Description of the task> Could you please return each line of the data that has the word "none"?
════
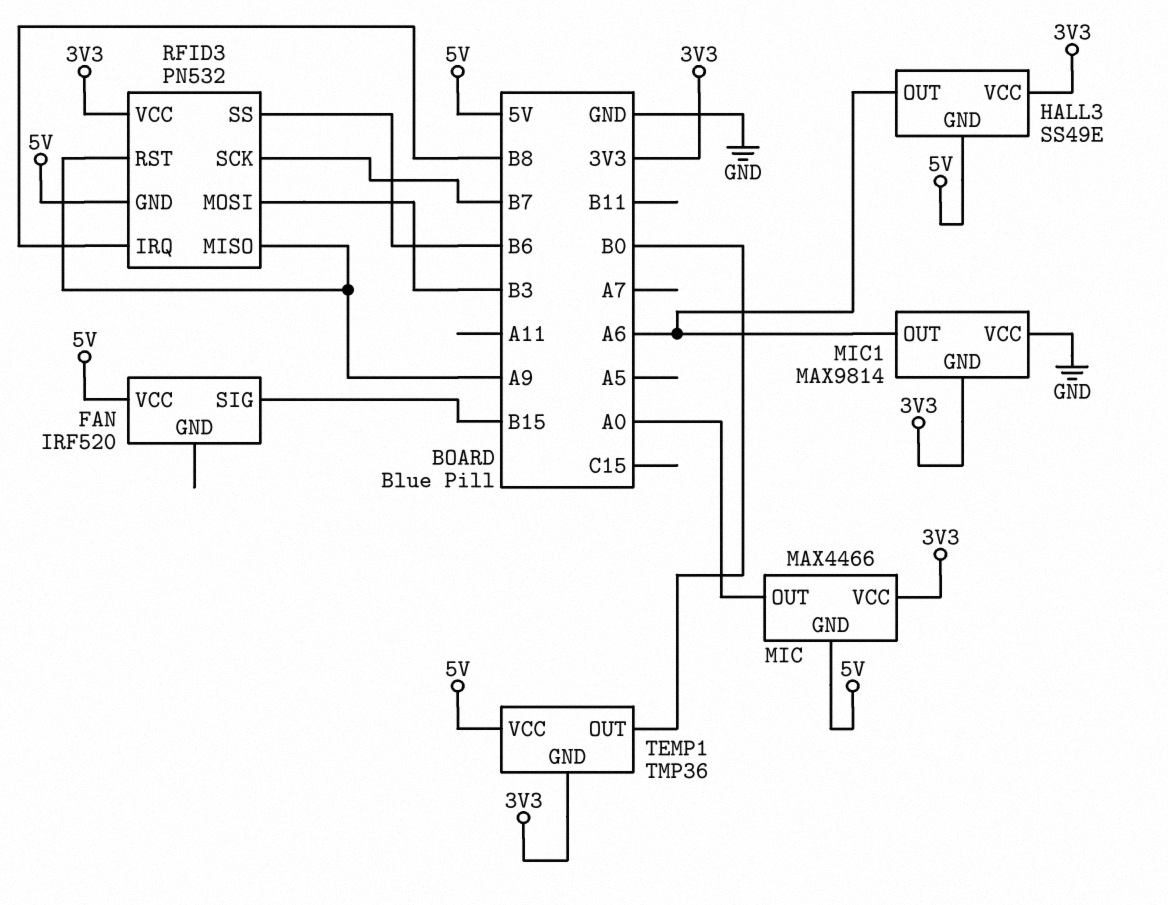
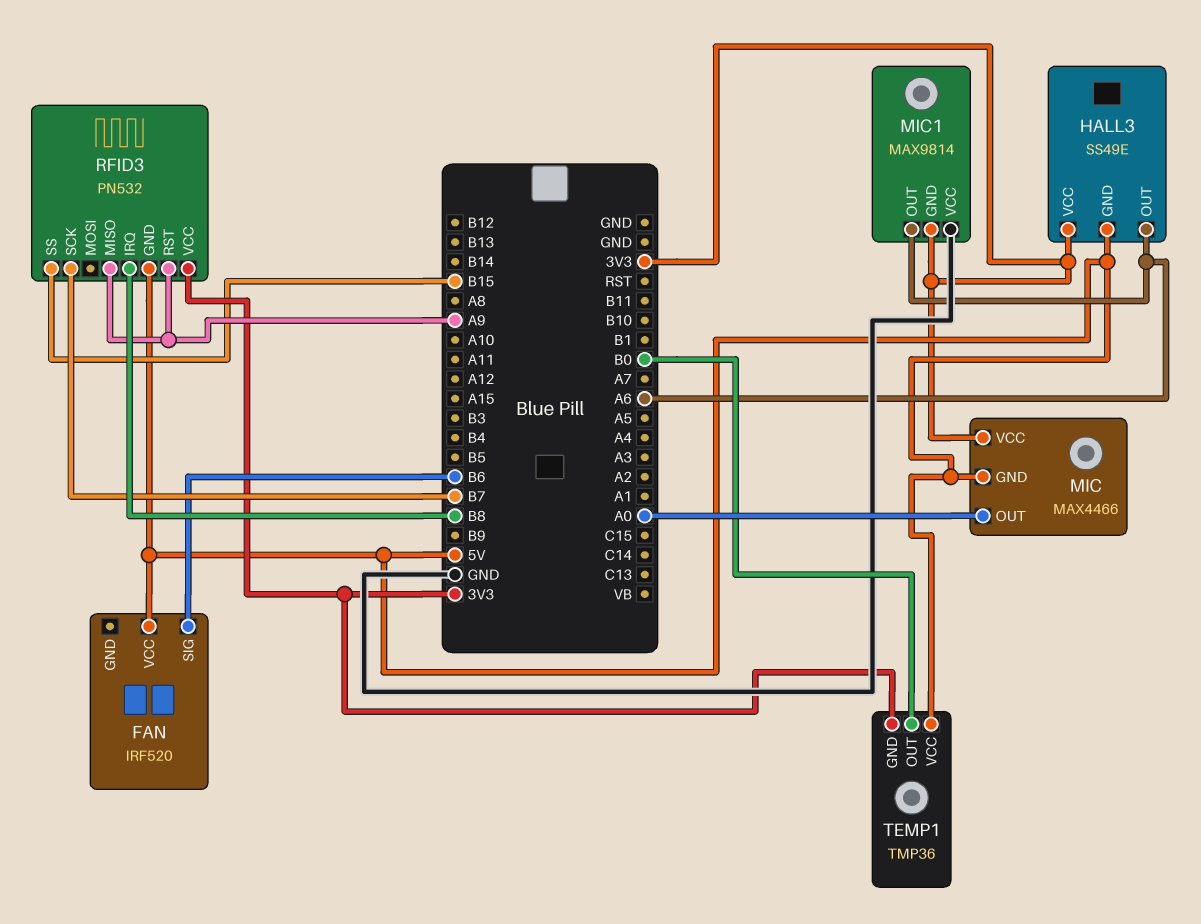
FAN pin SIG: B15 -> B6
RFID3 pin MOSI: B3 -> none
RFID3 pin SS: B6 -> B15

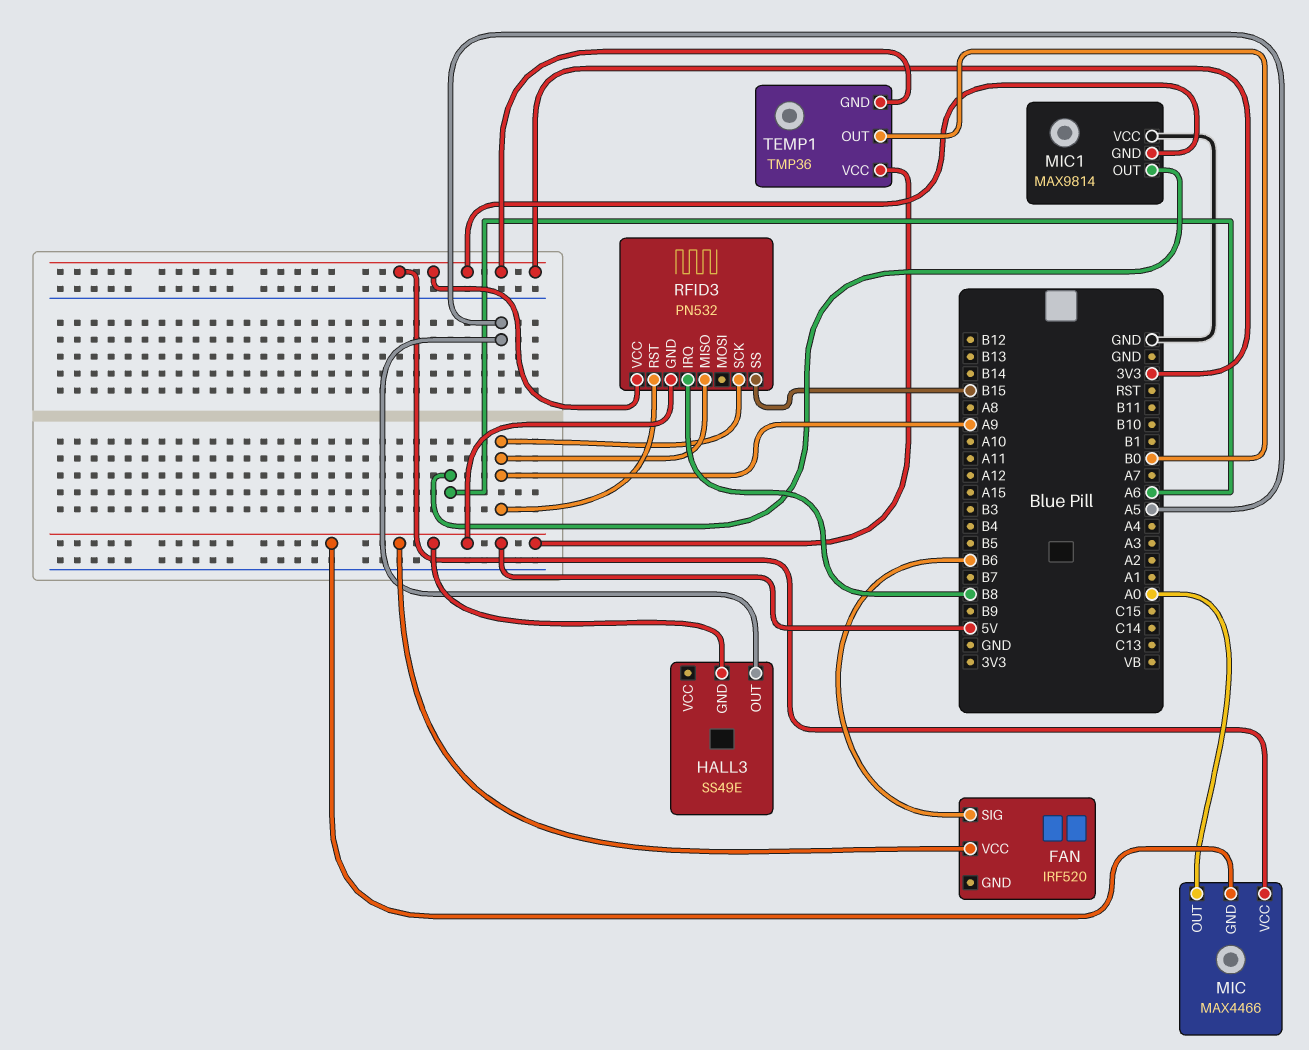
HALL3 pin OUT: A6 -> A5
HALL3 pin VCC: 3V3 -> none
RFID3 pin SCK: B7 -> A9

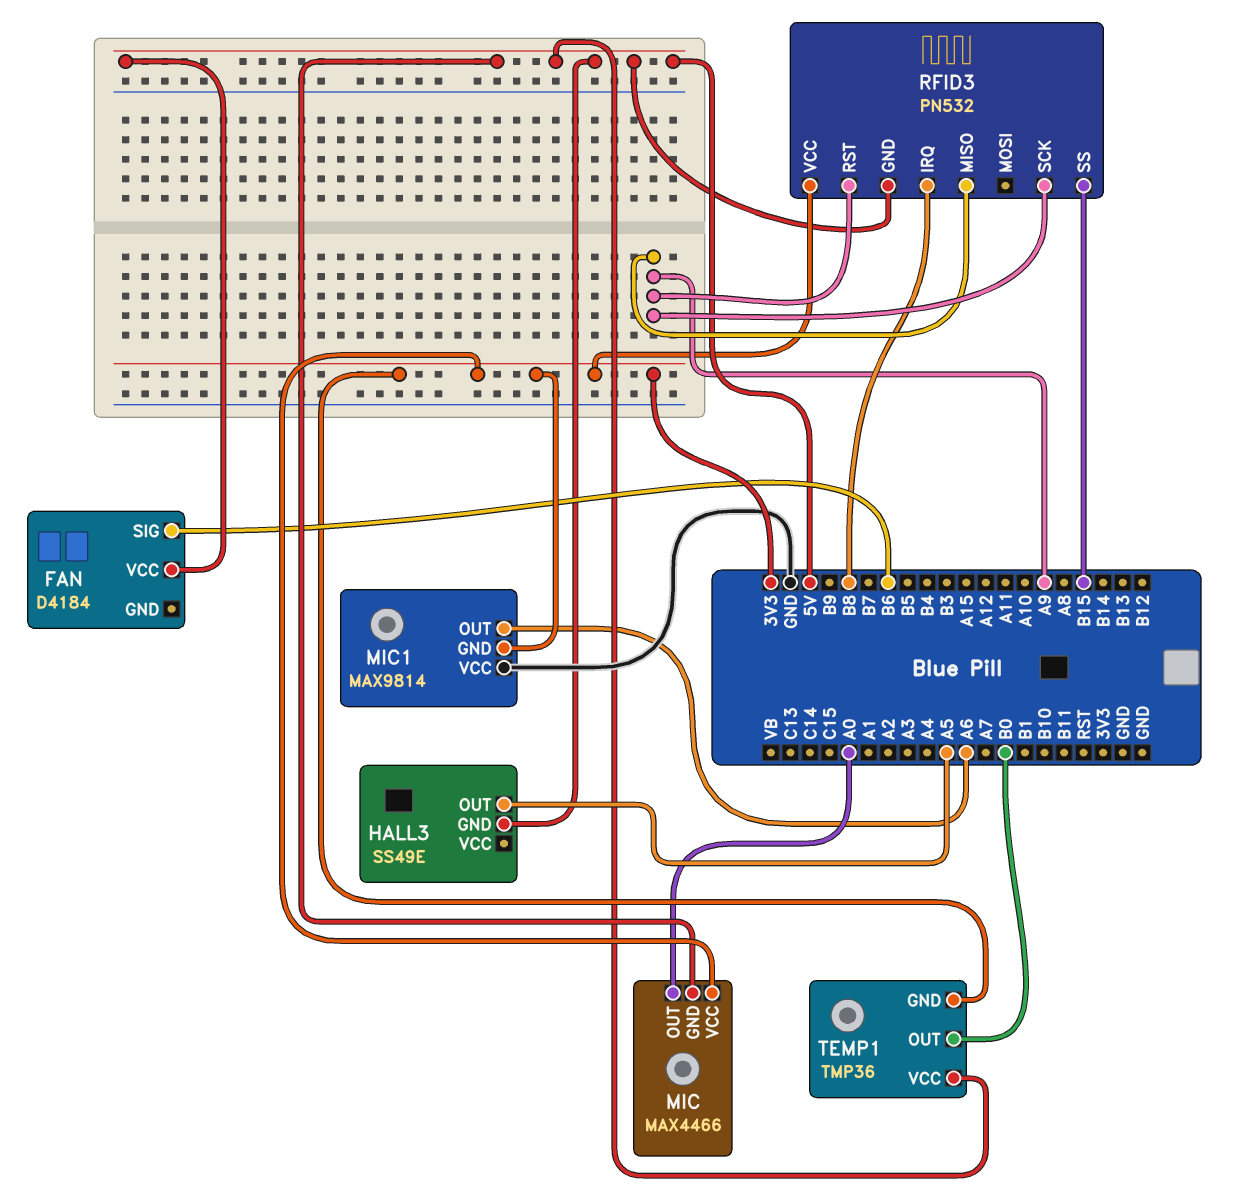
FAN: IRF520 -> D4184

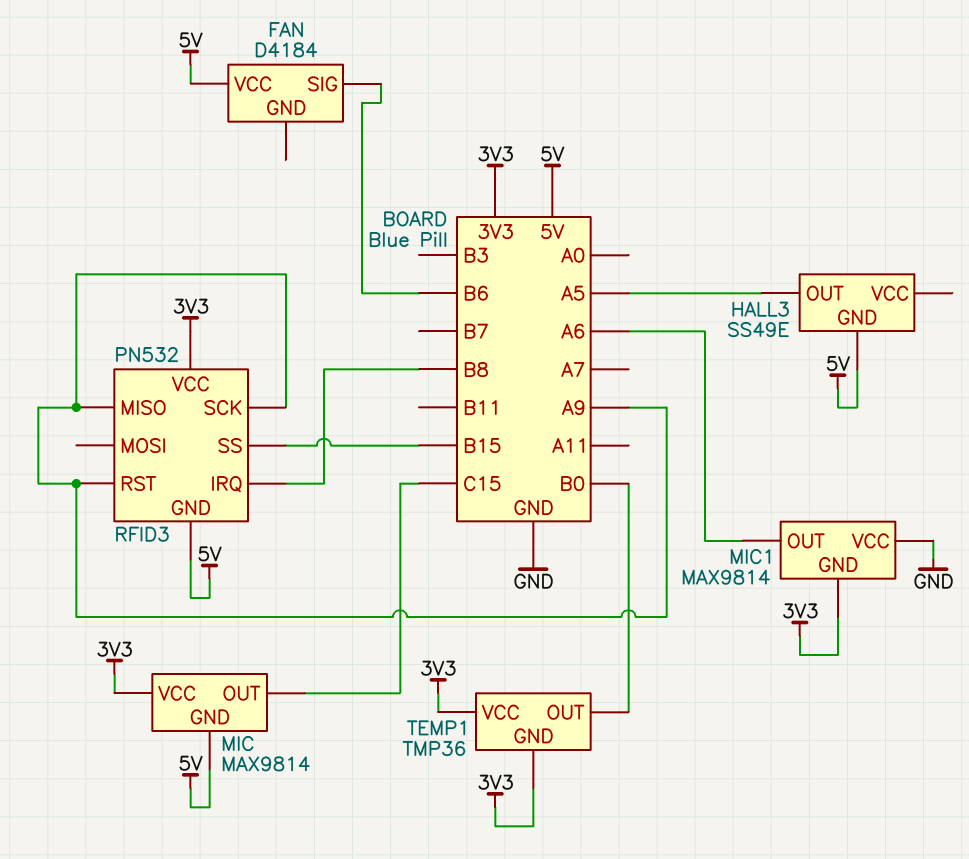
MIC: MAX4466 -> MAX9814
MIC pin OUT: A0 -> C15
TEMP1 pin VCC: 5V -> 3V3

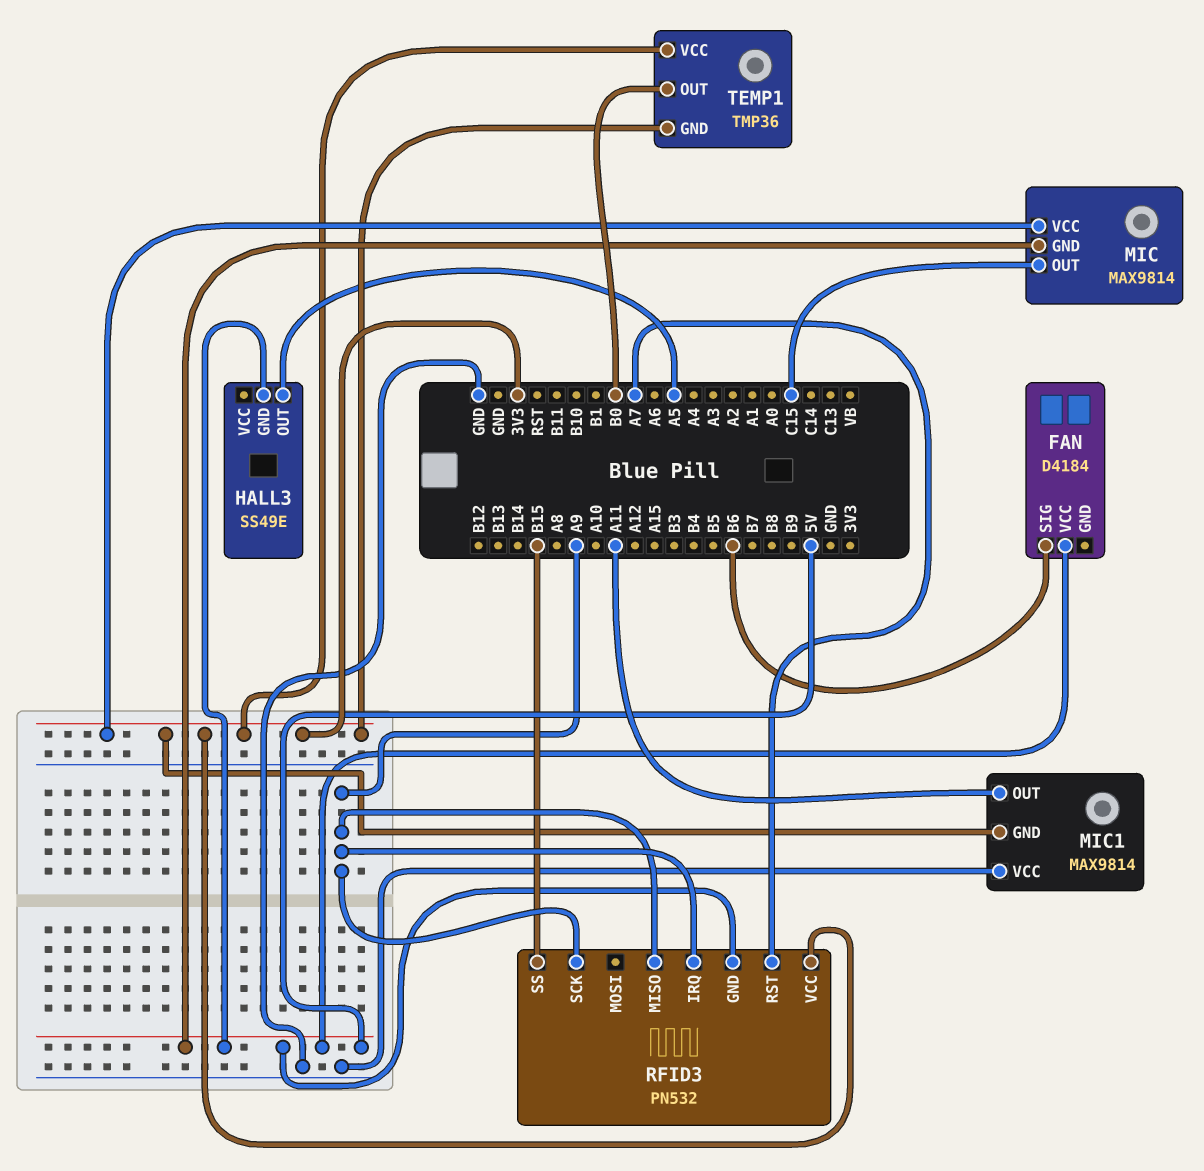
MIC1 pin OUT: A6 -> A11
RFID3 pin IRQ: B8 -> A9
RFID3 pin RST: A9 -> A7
════
Response>
RFID3 pin MOSI: B3 -> none
HALL3 pin VCC: 3V3 -> none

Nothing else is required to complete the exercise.